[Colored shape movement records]
::::::

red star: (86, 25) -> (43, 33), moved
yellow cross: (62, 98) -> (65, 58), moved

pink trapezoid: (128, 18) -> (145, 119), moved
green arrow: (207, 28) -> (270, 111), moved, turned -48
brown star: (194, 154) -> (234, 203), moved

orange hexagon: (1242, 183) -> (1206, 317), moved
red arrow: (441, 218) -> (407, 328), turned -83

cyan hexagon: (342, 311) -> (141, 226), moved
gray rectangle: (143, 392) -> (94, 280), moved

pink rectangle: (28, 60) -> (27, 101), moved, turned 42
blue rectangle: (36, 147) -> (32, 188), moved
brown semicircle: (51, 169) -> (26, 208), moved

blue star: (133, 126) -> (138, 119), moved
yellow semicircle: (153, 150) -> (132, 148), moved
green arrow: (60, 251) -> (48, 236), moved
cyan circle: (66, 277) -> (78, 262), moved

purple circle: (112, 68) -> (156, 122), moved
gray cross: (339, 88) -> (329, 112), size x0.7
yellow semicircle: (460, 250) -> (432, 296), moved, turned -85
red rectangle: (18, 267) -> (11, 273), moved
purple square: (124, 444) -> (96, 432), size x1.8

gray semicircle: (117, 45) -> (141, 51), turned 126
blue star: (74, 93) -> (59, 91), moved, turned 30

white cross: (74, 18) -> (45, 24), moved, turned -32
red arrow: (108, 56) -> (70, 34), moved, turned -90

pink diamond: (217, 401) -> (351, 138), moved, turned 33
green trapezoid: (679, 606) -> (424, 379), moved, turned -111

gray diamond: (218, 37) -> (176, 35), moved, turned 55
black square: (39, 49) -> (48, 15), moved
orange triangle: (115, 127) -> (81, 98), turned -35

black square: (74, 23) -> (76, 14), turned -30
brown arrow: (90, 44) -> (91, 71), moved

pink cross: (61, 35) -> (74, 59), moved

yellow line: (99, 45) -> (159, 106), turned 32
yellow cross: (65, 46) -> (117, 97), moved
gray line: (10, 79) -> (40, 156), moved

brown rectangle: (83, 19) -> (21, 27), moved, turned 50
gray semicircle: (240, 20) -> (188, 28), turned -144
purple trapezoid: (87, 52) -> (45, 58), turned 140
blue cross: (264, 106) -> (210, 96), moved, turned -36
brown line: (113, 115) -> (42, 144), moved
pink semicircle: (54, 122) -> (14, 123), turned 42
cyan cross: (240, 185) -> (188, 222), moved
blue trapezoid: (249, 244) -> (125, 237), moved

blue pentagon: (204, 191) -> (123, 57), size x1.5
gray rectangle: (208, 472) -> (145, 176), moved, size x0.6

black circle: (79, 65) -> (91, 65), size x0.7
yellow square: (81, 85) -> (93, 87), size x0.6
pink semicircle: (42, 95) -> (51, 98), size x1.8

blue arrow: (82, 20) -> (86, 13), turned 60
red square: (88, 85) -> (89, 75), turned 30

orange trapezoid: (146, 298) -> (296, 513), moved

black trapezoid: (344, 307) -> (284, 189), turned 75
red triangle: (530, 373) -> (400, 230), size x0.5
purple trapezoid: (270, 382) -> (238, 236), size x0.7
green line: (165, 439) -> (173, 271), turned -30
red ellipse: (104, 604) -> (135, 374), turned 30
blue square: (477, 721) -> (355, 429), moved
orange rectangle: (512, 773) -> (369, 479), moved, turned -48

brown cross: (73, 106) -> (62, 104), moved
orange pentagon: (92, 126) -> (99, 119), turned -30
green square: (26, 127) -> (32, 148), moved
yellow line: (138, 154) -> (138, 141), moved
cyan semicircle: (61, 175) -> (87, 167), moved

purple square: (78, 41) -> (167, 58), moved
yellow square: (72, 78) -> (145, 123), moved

::::::

* [What the task asks] Output the entire data exactly, line for line.

* [The completed task]
red star: (86, 25) -> (43, 33), moved
yellow cross: (62, 98) -> (65, 58), moved

pink trapezoid: (128, 18) -> (145, 119), moved
green arrow: (207, 28) -> (270, 111), moved, turned -48
brown star: (194, 154) -> (234, 203), moved

orange hexagon: (1242, 183) -> (1206, 317), moved
red arrow: (441, 218) -> (407, 328), turned -83

cyan hexagon: (342, 311) -> (141, 226), moved
gray rectangle: (143, 392) -> (94, 280), moved

pink rectangle: (28, 60) -> (27, 101), moved, turned 42
blue rectangle: (36, 147) -> (32, 188), moved
brown semicircle: (51, 169) -> (26, 208), moved

blue star: (133, 126) -> (138, 119), moved
yellow semicircle: (153, 150) -> (132, 148), moved
green arrow: (60, 251) -> (48, 236), moved
cyan circle: (66, 277) -> (78, 262), moved

purple circle: (112, 68) -> (156, 122), moved
gray cross: (339, 88) -> (329, 112), size x0.7
yellow semicircle: (460, 250) -> (432, 296), moved, turned -85
red rectangle: (18, 267) -> (11, 273), moved
purple square: (124, 444) -> (96, 432), size x1.8

gray semicircle: (117, 45) -> (141, 51), turned 126
blue star: (74, 93) -> (59, 91), moved, turned 30

white cross: (74, 18) -> (45, 24), moved, turned -32
red arrow: (108, 56) -> (70, 34), moved, turned -90

pink diamond: (217, 401) -> (351, 138), moved, turned 33
green trapezoid: (679, 606) -> (424, 379), moved, turned -111

gray diamond: (218, 37) -> (176, 35), moved, turned 55
black square: (39, 49) -> (48, 15), moved
orange triangle: (115, 127) -> (81, 98), turned -35

black square: (74, 23) -> (76, 14), turned -30
brown arrow: (90, 44) -> (91, 71), moved

pink cross: (61, 35) -> (74, 59), moved

yellow line: (99, 45) -> (159, 106), turned 32
yellow cross: (65, 46) -> (117, 97), moved
gray line: (10, 79) -> (40, 156), moved

brown rectangle: (83, 19) -> (21, 27), moved, turned 50
gray semicircle: (240, 20) -> (188, 28), turned -144
purple trapezoid: (87, 52) -> (45, 58), turned 140
blue cross: (264, 106) -> (210, 96), moved, turned -36
brown line: (113, 115) -> (42, 144), moved
pink semicircle: (54, 122) -> (14, 123), turned 42
cyan cross: (240, 185) -> (188, 222), moved
blue trapezoid: (249, 244) -> (125, 237), moved

blue pentagon: (204, 191) -> (123, 57), size x1.5
gray rectangle: (208, 472) -> (145, 176), moved, size x0.6

black circle: (79, 65) -> (91, 65), size x0.7
yellow square: (81, 85) -> (93, 87), size x0.6
pink semicircle: (42, 95) -> (51, 98), size x1.8

blue arrow: (82, 20) -> (86, 13), turned 60
red square: (88, 85) -> (89, 75), turned 30

orange trapezoid: (146, 298) -> (296, 513), moved

black trapezoid: (344, 307) -> (284, 189), turned 75
red triangle: (530, 373) -> (400, 230), size x0.5
purple trapezoid: (270, 382) -> (238, 236), size x0.7
green line: (165, 439) -> (173, 271), turned -30
red ellipse: (104, 604) -> (135, 374), turned 30
blue square: (477, 721) -> (355, 429), moved
orange rectangle: (512, 773) -> (369, 479), moved, turned -48

brown cross: (73, 106) -> (62, 104), moved
orange pentagon: (92, 126) -> (99, 119), turned -30
green square: (26, 127) -> (32, 148), moved
yellow line: (138, 154) -> (138, 141), moved
cyan semicircle: (61, 175) -> (87, 167), moved

purple square: (78, 41) -> (167, 58), moved
yellow square: (72, 78) -> (145, 123), moved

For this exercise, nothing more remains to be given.